- [Object count comparisons]
----

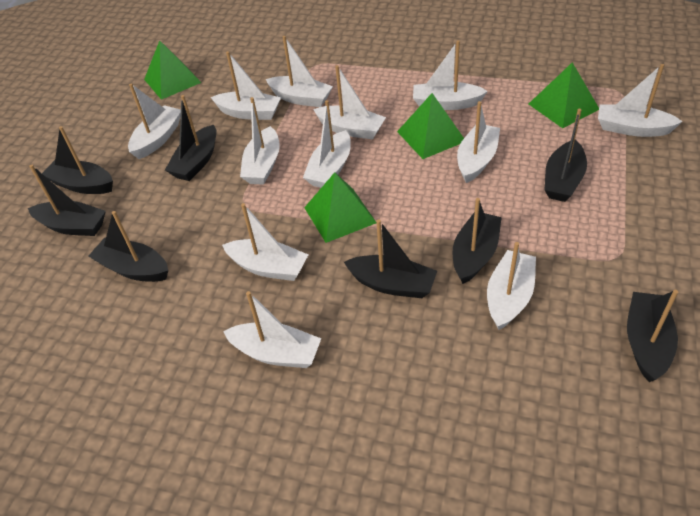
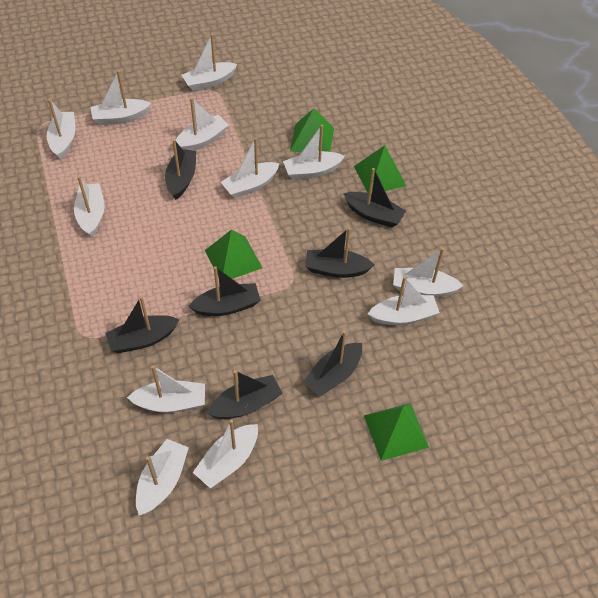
black boat: [28,165,106,236] [42,126,113,194] [88,211,168,282] [165,95,216,181] [344,219,437,298] [453,198,502,284] [545,109,587,202] [627,290,678,382] = 8 -> [105,296,179,353] [165,139,196,200] [188,266,261,316] [207,370,283,419] [303,331,362,397] [305,228,374,278] [343,168,406,228] = 7

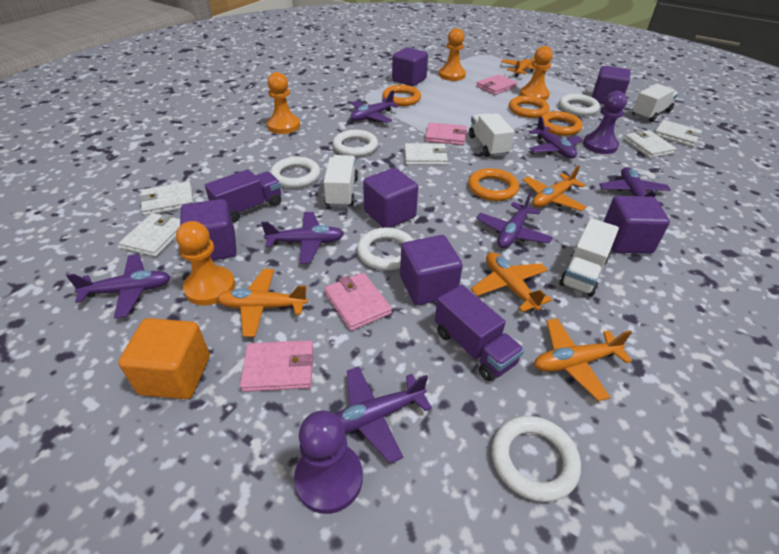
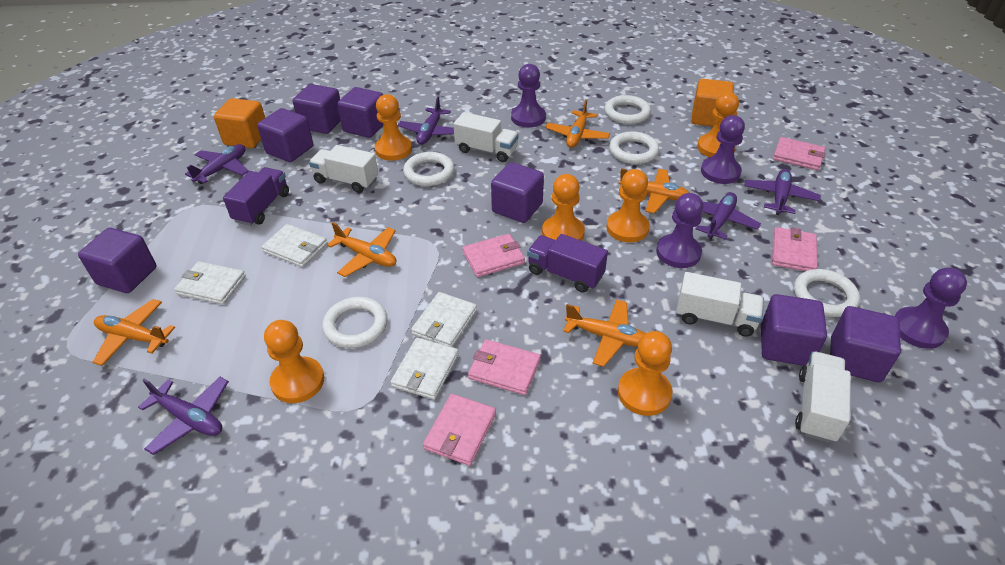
orange cube: [118,318,210,399] = 1 -> [214,98,265,148] [691,79,734,127] = 2
orange pawn: [176,221,235,305] [267,72,300,134] [439,28,466,81] [520,46,553,100] = 4 -> [264,320,324,403] [375,94,412,161] [542,174,585,241] [606,169,650,242] [618,331,673,416] [697,92,739,157] = 6
orange ring: [382,85,421,106] [468,168,519,201] [509,96,550,118] [541,111,583,136] = 4 -> none = 0
pink wallet: [240,340,314,392] [324,272,392,331] [425,122,467,145] [476,74,517,95] = 4 -> [423,394,496,466] [462,234,525,277] [468,339,541,395] [772,227,817,271] [773,137,826,170] = 5
purple cube: [180,199,237,260] [363,168,418,228] [392,47,428,86] [400,235,463,305] [592,66,631,104] [604,196,670,254] = 6 -> [78,228,156,293] [257,108,313,162] [293,84,341,134] [337,87,383,138] [491,162,544,223] [761,294,827,366] [830,306,901,382] = 7
purple pawn: [294,410,363,514] [583,91,627,154] = 2 -> [511,64,546,128] [656,193,704,268] [701,115,745,184] [895,267,967,349] = 4
purple plane: [66,254,171,319] [261,212,344,264] [335,366,432,464] [350,90,399,123] [476,192,553,248] [529,116,583,159] [599,167,671,206] = 7 -> [138,377,229,455] [185,144,249,184] [398,96,454,145] [696,193,761,240] [744,169,821,215] = 5
white wallet: [119,213,180,257] [139,182,194,216] [404,143,448,165] [624,130,677,158] [655,120,702,147] = 5 -> [174,261,246,305] [261,224,327,267] [391,337,459,400] [411,292,477,347] = 4

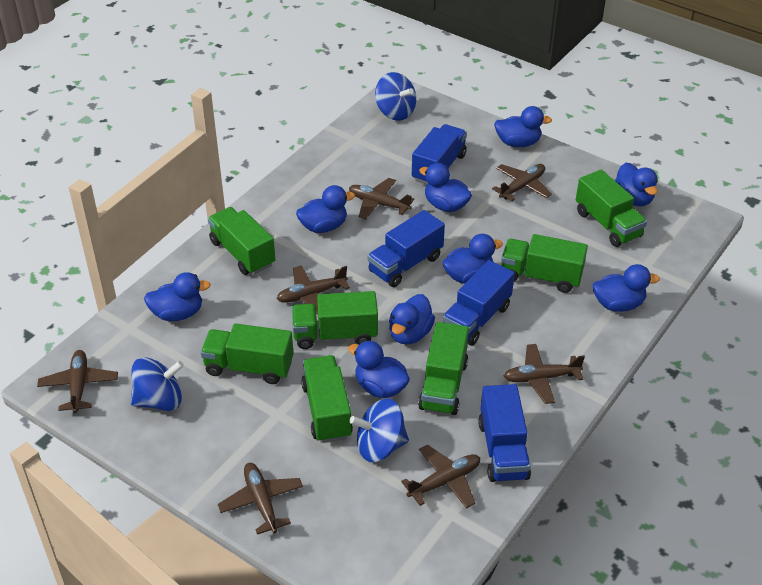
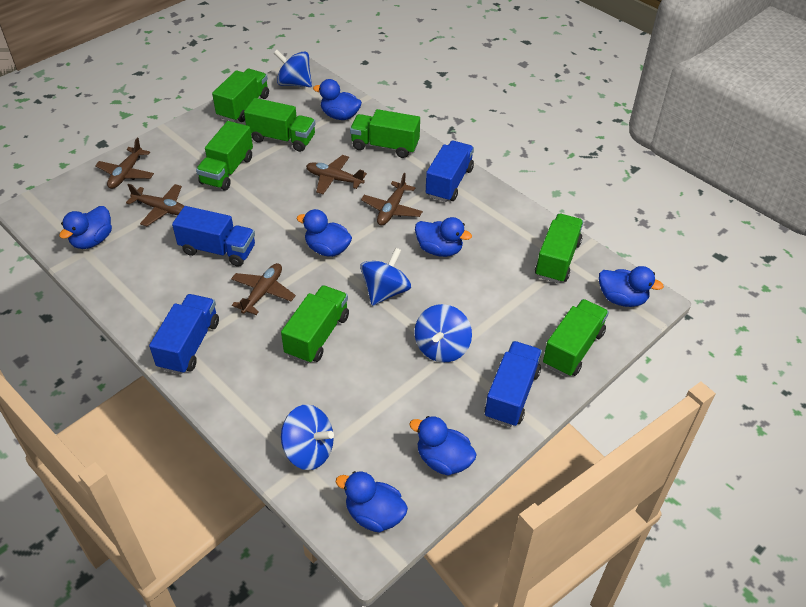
blue duck: [144,272,211,321] [296,185,355,233] [348,341,410,398] [389,294,435,345] [419,163,472,212] [442,234,503,284] [494,106,552,147] [593,264,660,312] [615,163,658,206] = 9 -> [59,206,112,249] [297,209,352,257] [313,79,362,120] [336,471,408,532] [409,416,477,475] [415,217,472,257] [599,266,664,307] = 7
blue spinning top: [131,357,184,411] [350,399,409,462] [375,72,416,121] = 3 -> [274,50,312,87] [281,404,334,470] [360,248,411,306] [414,304,472,363] = 4
brown plane: [37,350,118,413] [218,463,303,535] [277,265,350,314] [349,178,414,219] [401,444,480,509] [492,164,552,201] [504,344,585,404] = 7 -> [95,138,154,189] [126,184,184,226] [231,263,296,315] [306,155,367,194] [361,173,423,225] = 5

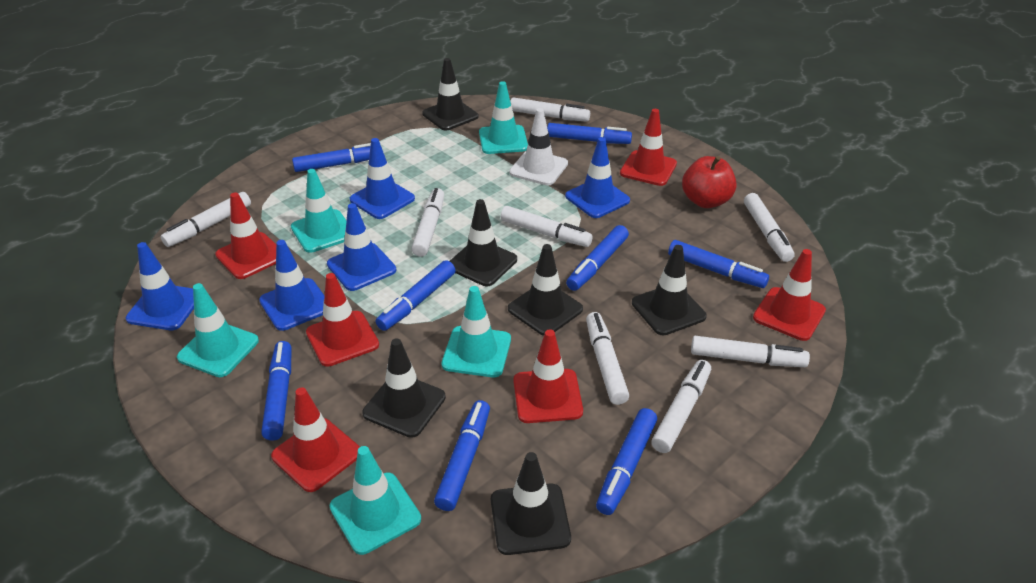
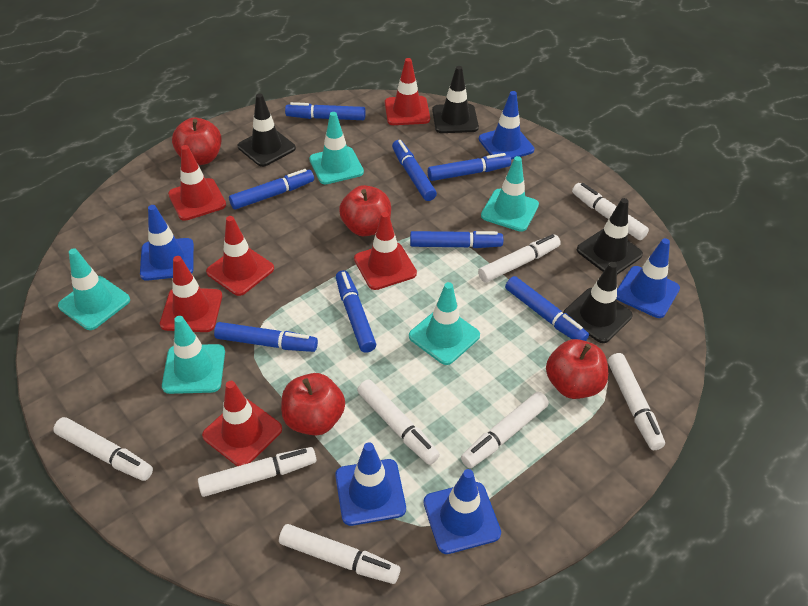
black traffic cone: [362,338,446,438] [422,58,479,130] [450,199,517,286] [491,452,571,555] [508,244,583,336] [632,245,707,335] = 6 -> [238,93,296,167] [432,66,479,133] [563,262,633,343] [577,198,643,275] = 4
red apple: [682,156,736,208] = 1 -> [172,117,222,165] [281,373,345,436] [339,185,391,236] [546,339,608,399] = 4
white traffic cone: [509,108,568,186] = 1 -> none = 0

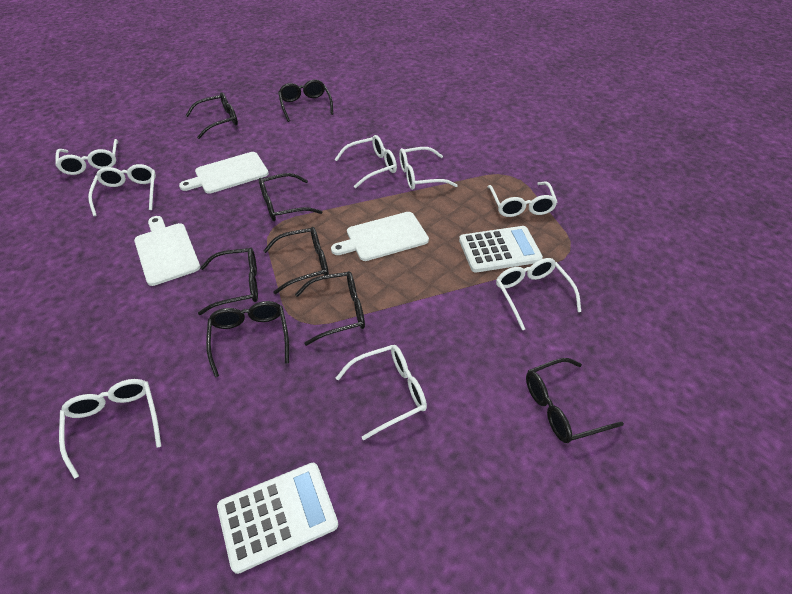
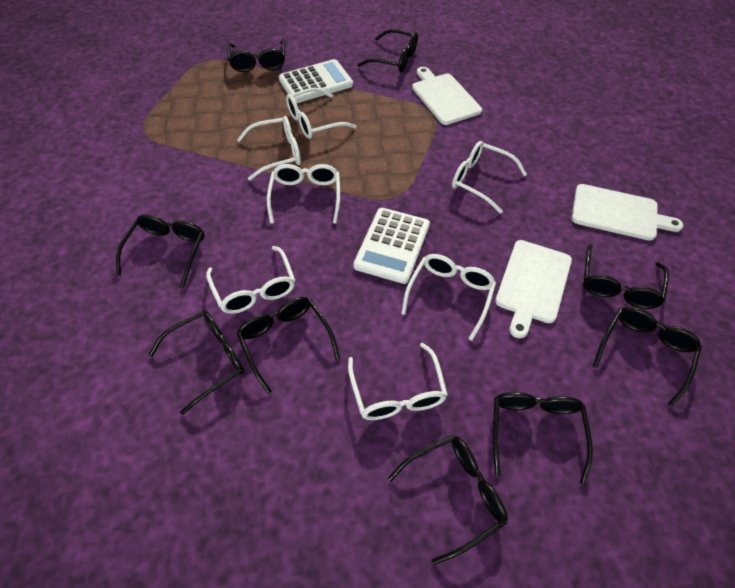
black glasses: [185,92,238,139] [198,247,258,315] [206,301,289,377] [259,173,322,221] [263,227,329,294] [278,80,333,122] [295,271,365,346] [526,358,624,443] = 8 -> [116,214,205,289] [148,311,244,415] [227,39,285,72] [236,297,340,394] [357,29,418,72] [388,435,508,565] [493,392,593,485] [583,244,669,309] [593,307,702,406] = 9
white glasses: [56,139,118,175] [59,379,161,479] [88,164,156,216] [335,135,397,188] [336,345,427,440] [399,147,458,190] [488,182,557,217] [496,258,581,330] = 8 -> [206,246,295,314] [237,116,301,181] [267,164,340,224] [286,88,356,139] [348,343,448,420] [401,254,496,341] [452,141,527,214] = 7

----

- [Aim of the task]
Pictures are to be left out, while the records are copied word for word.

- [Result]
black boat: [28,165,106,236] [42,126,113,194] [88,211,168,282] [165,95,216,181] [344,219,437,298] [453,198,502,284] [545,109,587,202] [627,290,678,382] = 8 -> [105,296,179,353] [165,139,196,200] [188,266,261,316] [207,370,283,419] [303,331,362,397] [305,228,374,278] [343,168,406,228] = 7

orange cube: [118,318,210,399] = 1 -> [214,98,265,148] [691,79,734,127] = 2
orange pawn: [176,221,235,305] [267,72,300,134] [439,28,466,81] [520,46,553,100] = 4 -> [264,320,324,403] [375,94,412,161] [542,174,585,241] [606,169,650,242] [618,331,673,416] [697,92,739,157] = 6
orange ring: [382,85,421,106] [468,168,519,201] [509,96,550,118] [541,111,583,136] = 4 -> none = 0
pink wallet: [240,340,314,392] [324,272,392,331] [425,122,467,145] [476,74,517,95] = 4 -> [423,394,496,466] [462,234,525,277] [468,339,541,395] [772,227,817,271] [773,137,826,170] = 5
purple cube: [180,199,237,260] [363,168,418,228] [392,47,428,86] [400,235,463,305] [592,66,631,104] [604,196,670,254] = 6 -> [78,228,156,293] [257,108,313,162] [293,84,341,134] [337,87,383,138] [491,162,544,223] [761,294,827,366] [830,306,901,382] = 7
purple pawn: [294,410,363,514] [583,91,627,154] = 2 -> [511,64,546,128] [656,193,704,268] [701,115,745,184] [895,267,967,349] = 4
purple plane: [66,254,171,319] [261,212,344,264] [335,366,432,464] [350,90,399,123] [476,192,553,248] [529,116,583,159] [599,167,671,206] = 7 -> [138,377,229,455] [185,144,249,184] [398,96,454,145] [696,193,761,240] [744,169,821,215] = 5
white wallet: [119,213,180,257] [139,182,194,216] [404,143,448,165] [624,130,677,158] [655,120,702,147] = 5 -> [174,261,246,305] [261,224,327,267] [391,337,459,400] [411,292,477,347] = 4

blue duck: [144,272,211,321] [296,185,355,233] [348,341,410,398] [389,294,435,345] [419,163,472,212] [442,234,503,284] [494,106,552,147] [593,264,660,312] [615,163,658,206] = 9 -> [59,206,112,249] [297,209,352,257] [313,79,362,120] [336,471,408,532] [409,416,477,475] [415,217,472,257] [599,266,664,307] = 7
blue spinning top: [131,357,184,411] [350,399,409,462] [375,72,416,121] = 3 -> [274,50,312,87] [281,404,334,470] [360,248,411,306] [414,304,472,363] = 4
brown plane: [37,350,118,413] [218,463,303,535] [277,265,350,314] [349,178,414,219] [401,444,480,509] [492,164,552,201] [504,344,585,404] = 7 -> [95,138,154,189] [126,184,184,226] [231,263,296,315] [306,155,367,194] [361,173,423,225] = 5

black traffic cone: [362,338,446,438] [422,58,479,130] [450,199,517,286] [491,452,571,555] [508,244,583,336] [632,245,707,335] = 6 -> [238,93,296,167] [432,66,479,133] [563,262,633,343] [577,198,643,275] = 4
red apple: [682,156,736,208] = 1 -> [172,117,222,165] [281,373,345,436] [339,185,391,236] [546,339,608,399] = 4
white traffic cone: [509,108,568,186] = 1 -> none = 0

black glasses: [185,92,238,139] [198,247,258,315] [206,301,289,377] [259,173,322,221] [263,227,329,294] [278,80,333,122] [295,271,365,346] [526,358,624,443] = 8 -> [116,214,205,289] [148,311,244,415] [227,39,285,72] [236,297,340,394] [357,29,418,72] [388,435,508,565] [493,392,593,485] [583,244,669,309] [593,307,702,406] = 9
white glasses: [56,139,118,175] [59,379,161,479] [88,164,156,216] [335,135,397,188] [336,345,427,440] [399,147,458,190] [488,182,557,217] [496,258,581,330] = 8 -> [206,246,295,314] [237,116,301,181] [267,164,340,224] [286,88,356,139] [348,343,448,420] [401,254,496,341] [452,141,527,214] = 7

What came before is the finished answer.